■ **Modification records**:
|---|
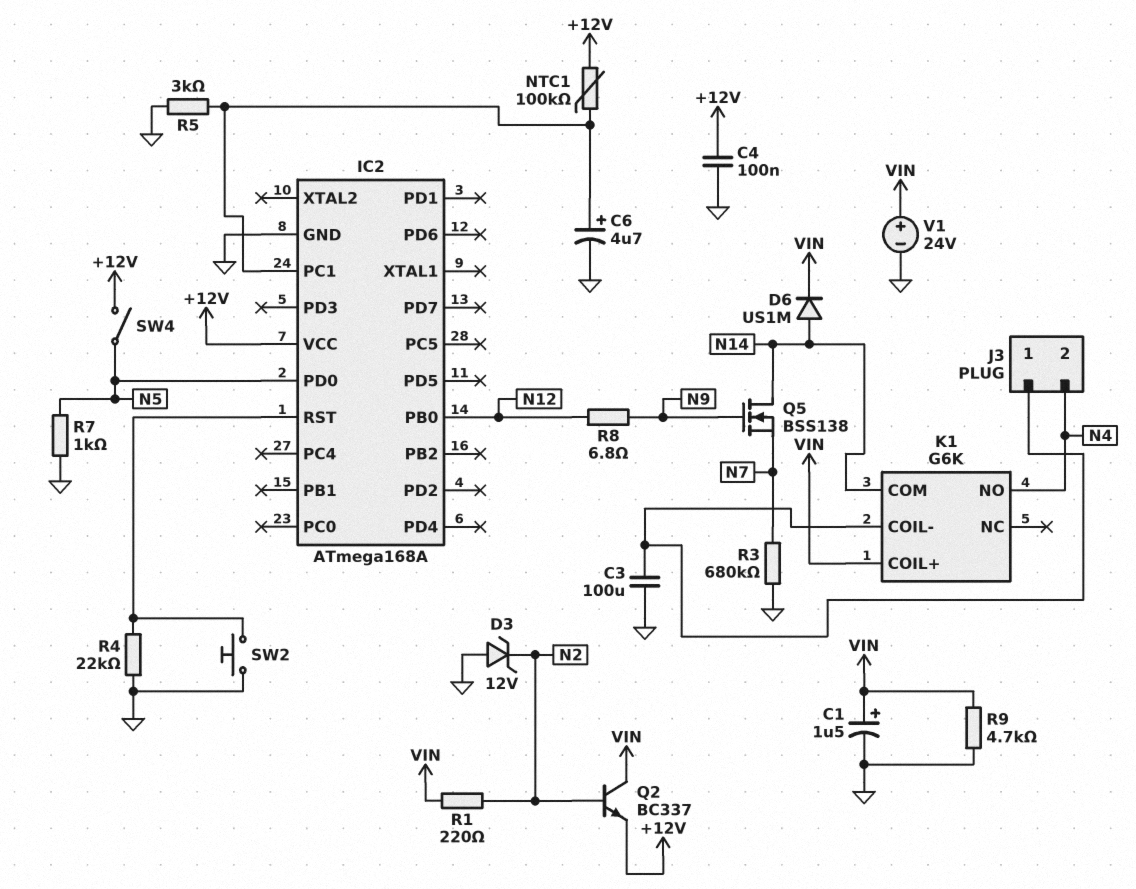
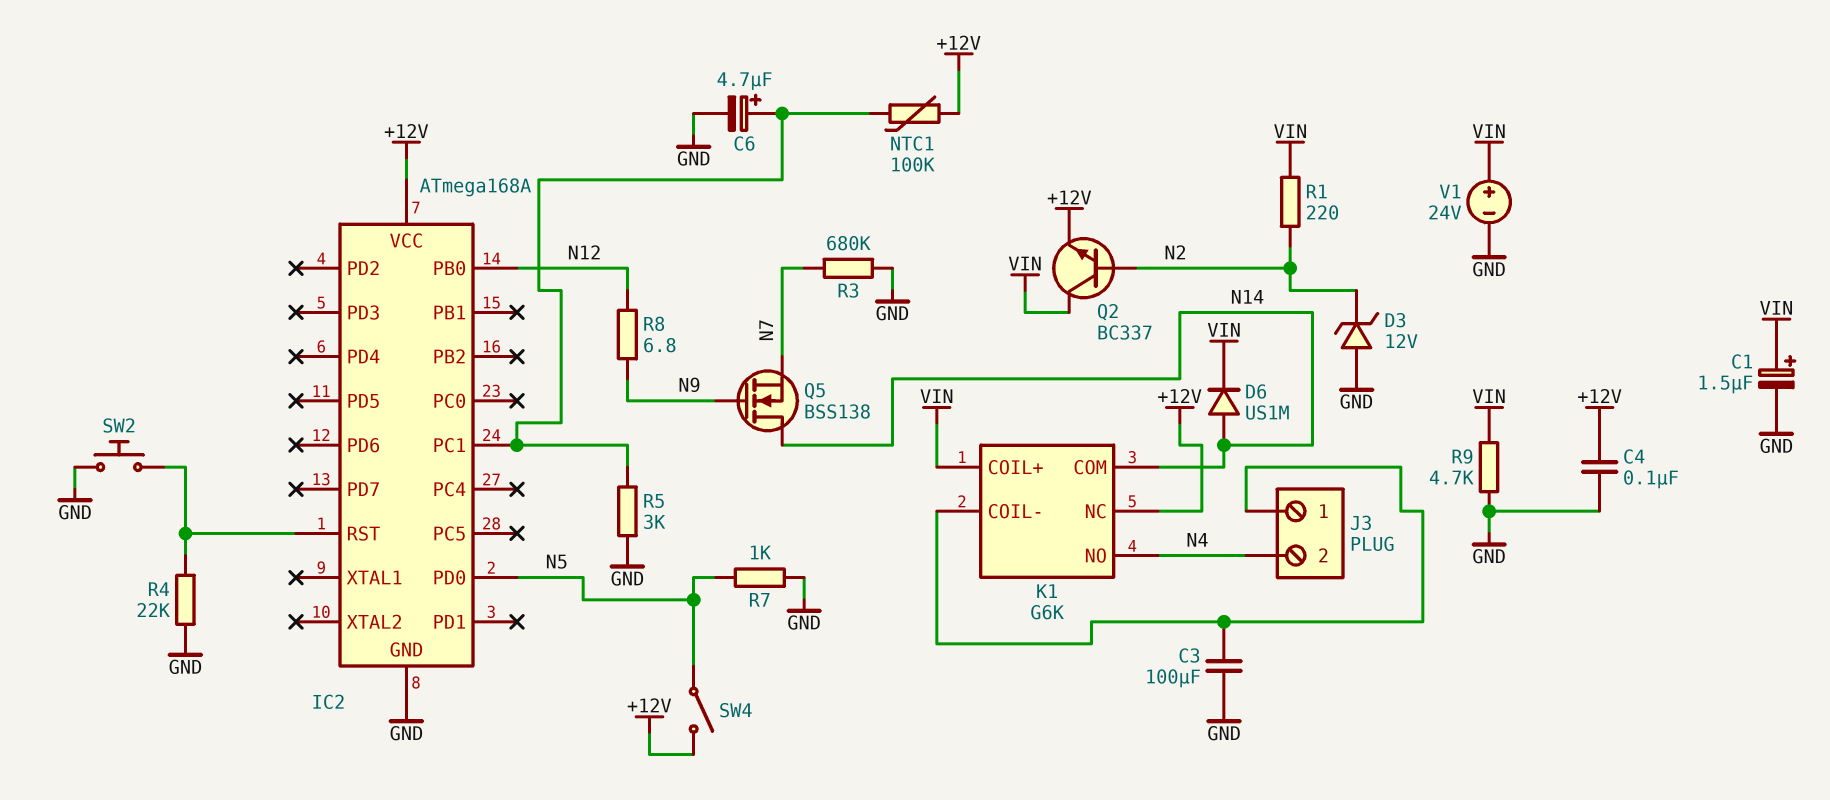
K1 pin NC: none -> +12V

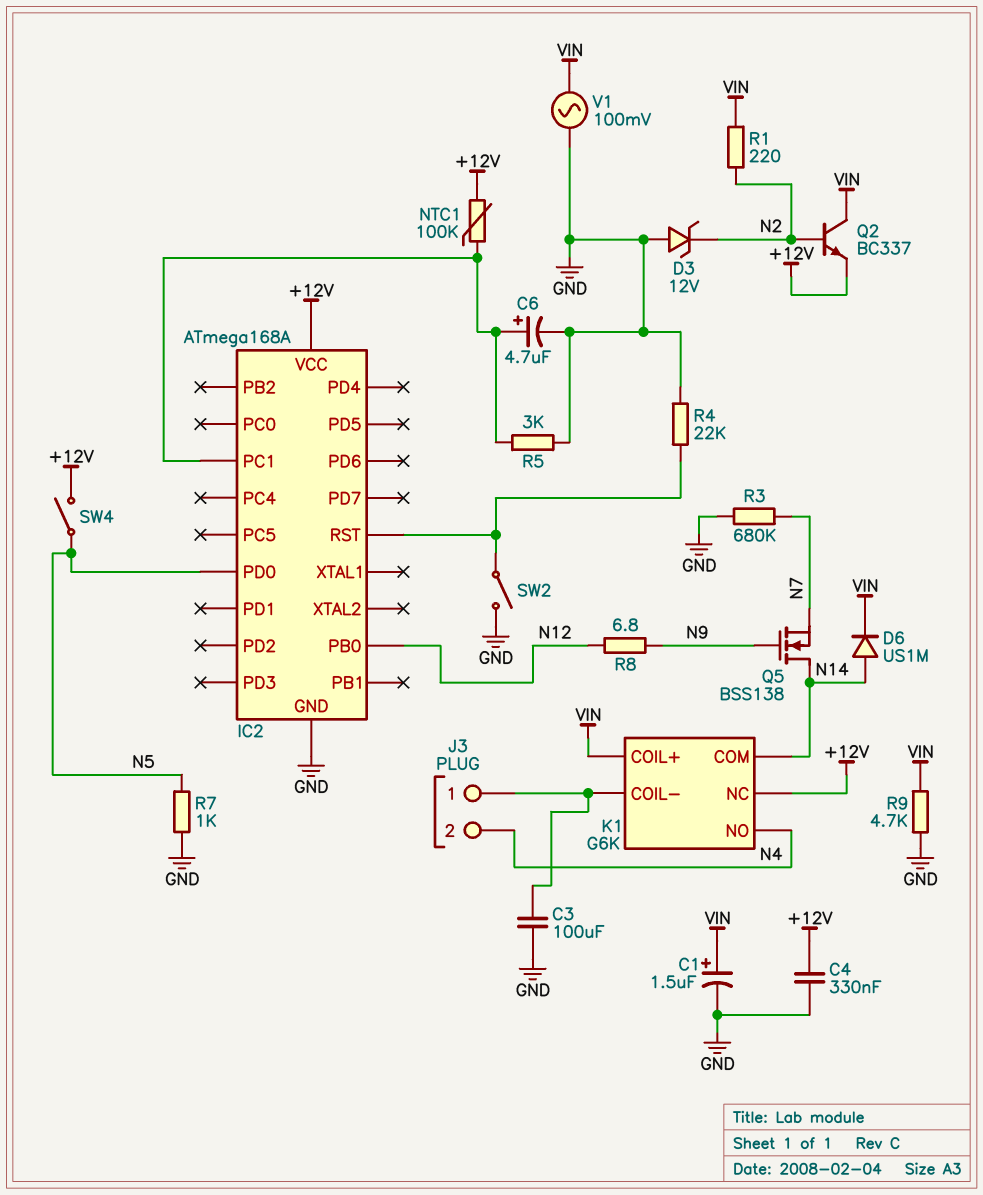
C4: 100nF (+12V, GND) -> 330nF (+12V, GND)
SW2: button (GND, IC2/RST) -> switch (GND, IC2/RST)
V1: 24V (plus VIN, minus GND) -> AC 100mV (GND, VIN)

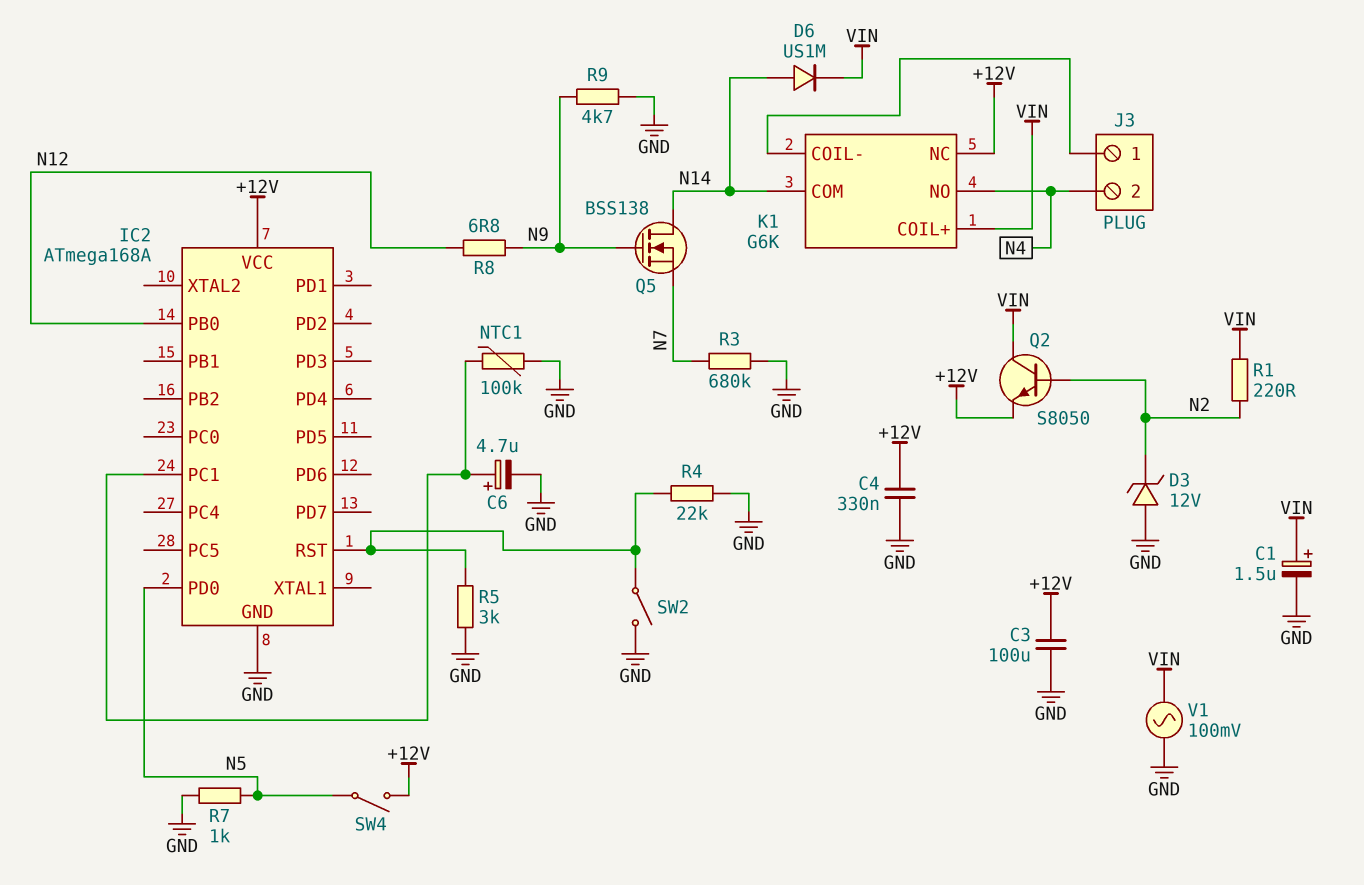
C3: 100uF (GND, J3/1) -> 100uF (+12V, GND)
NTC1: 100k (+12V, IC2/PC1) -> 100k (GND, IC2/PC1)
Q2: NPN BC337 (B N2, C VIN, E +12V) -> NPN S8050 (B N2, C VIN, E +12V)
R5: 3k (GND, IC2/PC1) -> 3k (GND, IC2/RST)
R9: 4.7k (GND, VIN) -> 4.7k (GND, N9)

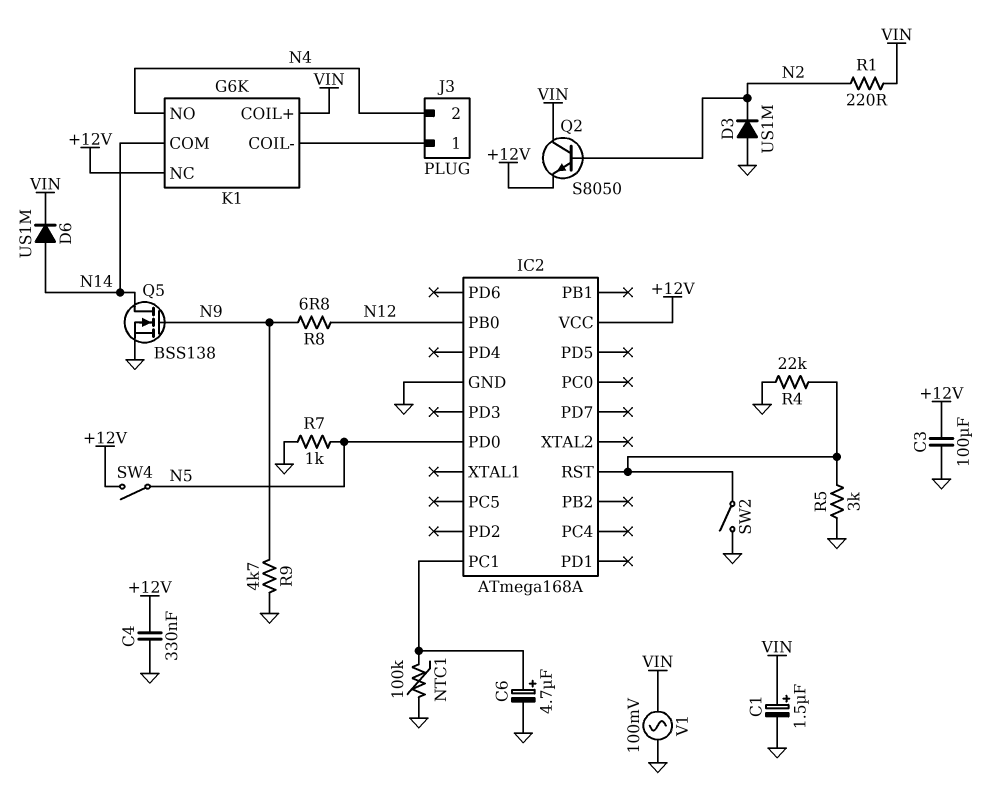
D3: zener 12V (A GND, K N2) -> diode US1M (A GND, K N2)
Q5: NMOS BSS138 (G N9, D N14, S N7) -> NMOS BSS138 (G N9, D N14, S GND)
R3: 680k (GND, N7) -> none

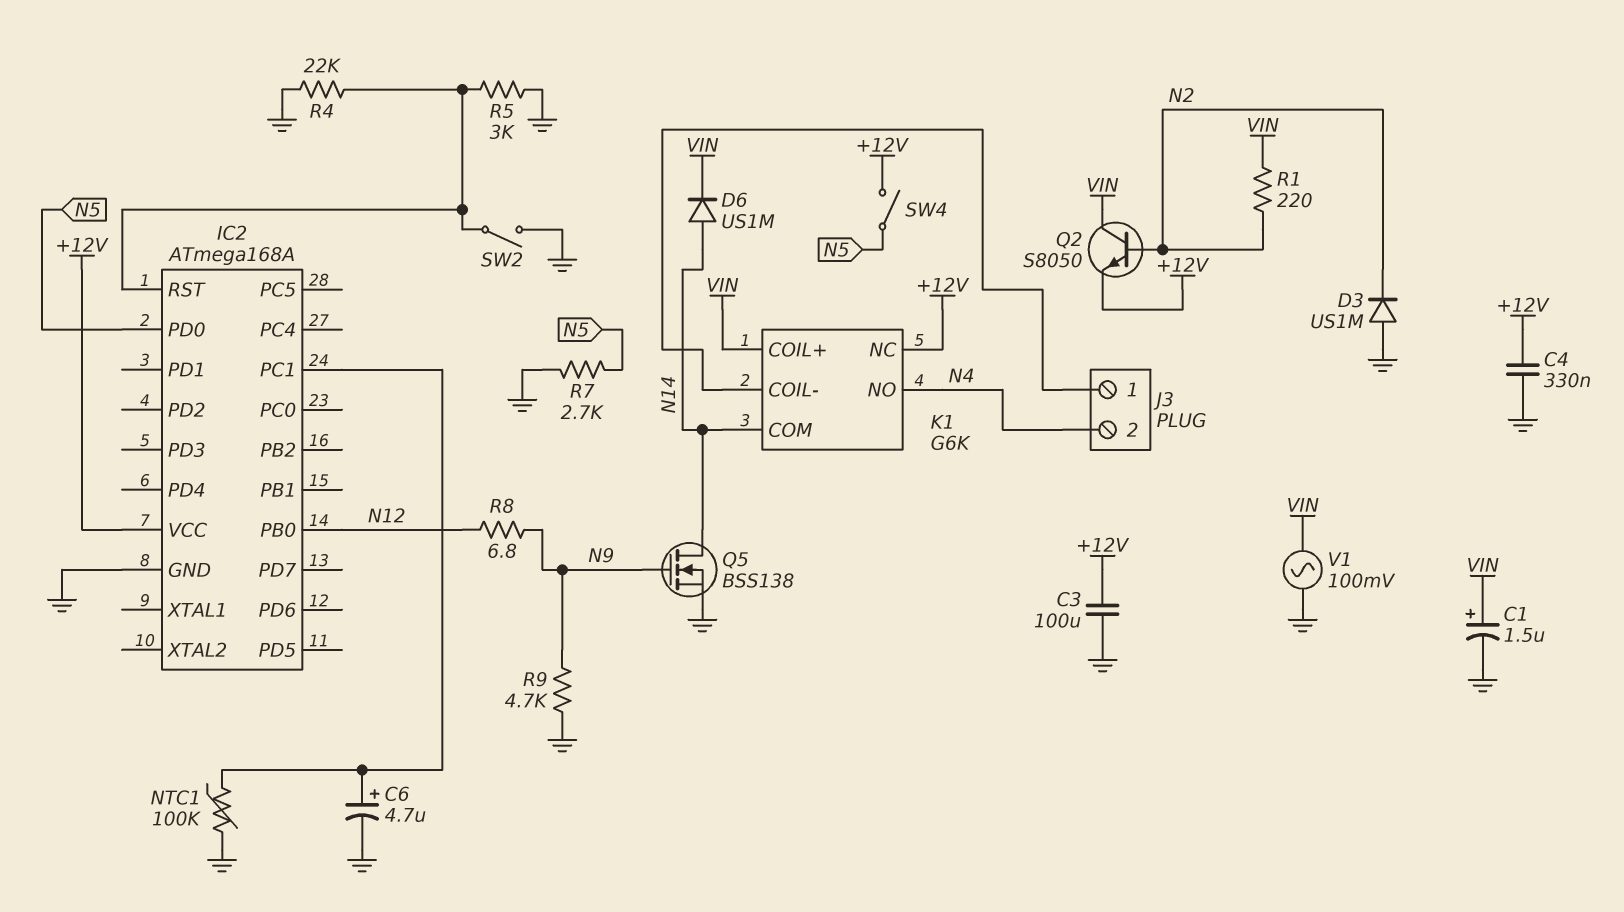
R7: 1k (GND, N5) -> 2.7k (GND, N5)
|---|
■ **EXERCISE GOAL**:
Each record should be printed again precisely, though not its pictures.

■ **ANSWER SECTION**:
K1 pin NC: none -> +12V

C4: 100nF (+12V, GND) -> 330nF (+12V, GND)
SW2: button (GND, IC2/RST) -> switch (GND, IC2/RST)
V1: 24V (plus VIN, minus GND) -> AC 100mV (GND, VIN)

C3: 100uF (GND, J3/1) -> 100uF (+12V, GND)
NTC1: 100k (+12V, IC2/PC1) -> 100k (GND, IC2/PC1)
Q2: NPN BC337 (B N2, C VIN, E +12V) -> NPN S8050 (B N2, C VIN, E +12V)
R5: 3k (GND, IC2/PC1) -> 3k (GND, IC2/RST)
R9: 4.7k (GND, VIN) -> 4.7k (GND, N9)

D3: zener 12V (A GND, K N2) -> diode US1M (A GND, K N2)
Q5: NMOS BSS138 (G N9, D N14, S N7) -> NMOS BSS138 (G N9, D N14, S GND)
R3: 680k (GND, N7) -> none

R7: 1k (GND, N5) -> 2.7k (GND, N5)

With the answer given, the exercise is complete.